- [What this task involves]
Give back exactly the lines of the material below that start at the one holding "none -> cyan brick C1 level 2" and end at the last line, minus the pictures.

- [Records for the task]
════════════════════
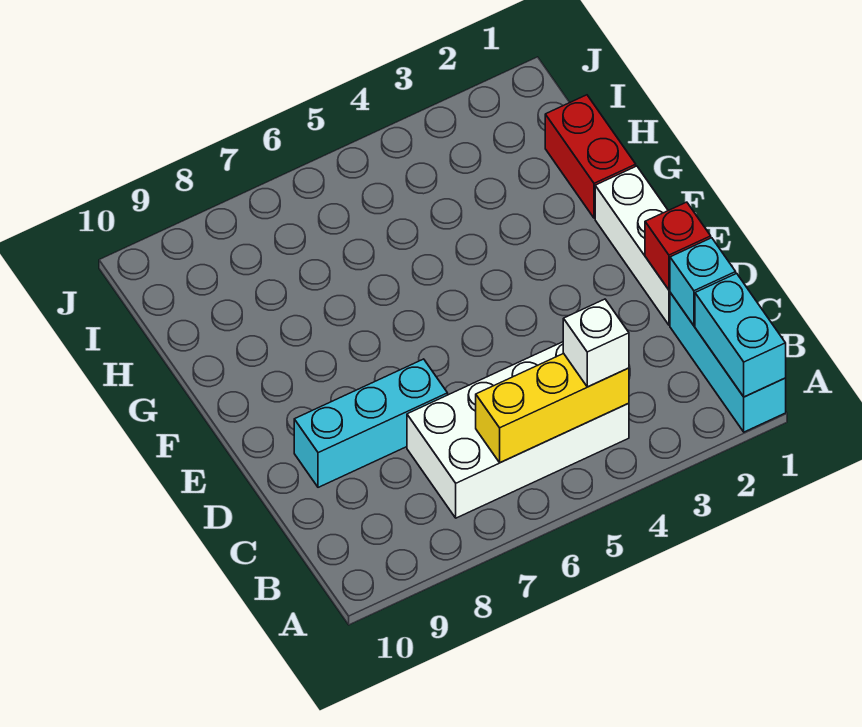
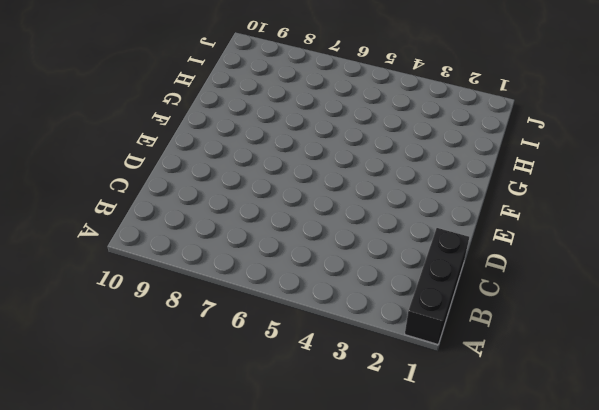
black brick A1:C1 level 1 -> cyan brick A1:C1 level 1
none -> white brick B4:C7 level 1
none -> white brick D1:F1 level 1

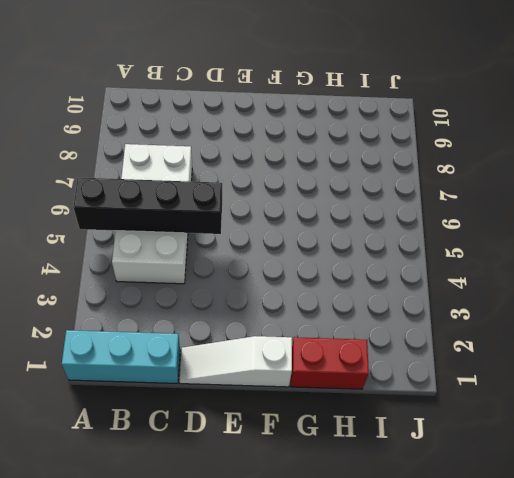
black brick A5:D5 level 2 -> yellow brick B4:B6 level 2
white slope D1:F1 level 1 top F -> white brick D1:F1 level 1
none -> cyan brick D7:D9 level 1
none -> cyan brick A1:B1 level 2

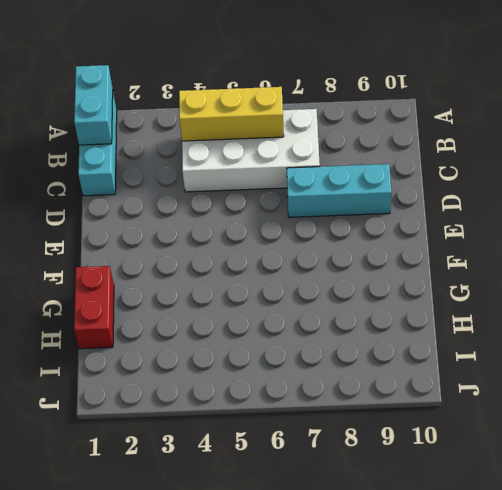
none -> white brick D1:F1 level 1
none -> cyan brick C1 level 2

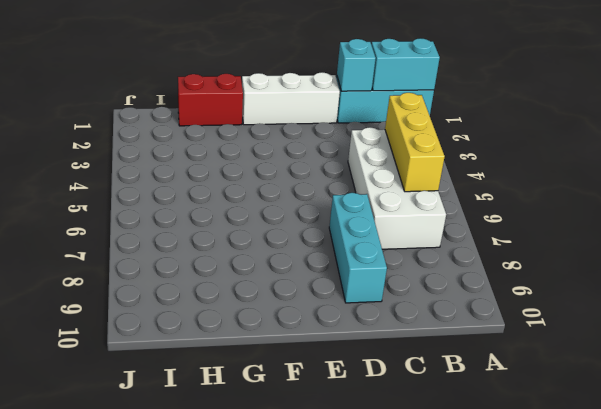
none -> red brick D1 level 2
none -> white brick B4 level 3

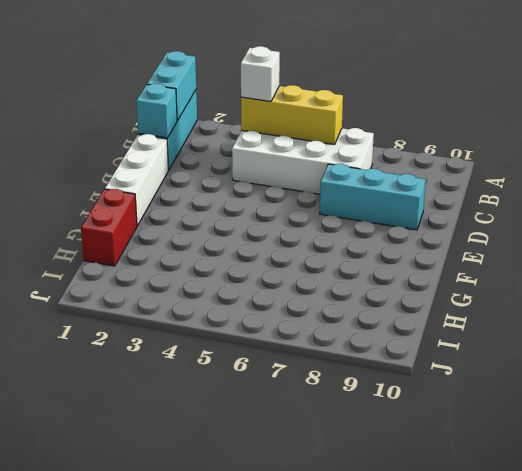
none -> red brick D1 level 2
════════════════════
- [Solution to the problem]
none -> cyan brick C1 level 2

none -> red brick D1 level 2
none -> white brick B4 level 3

none -> red brick D1 level 2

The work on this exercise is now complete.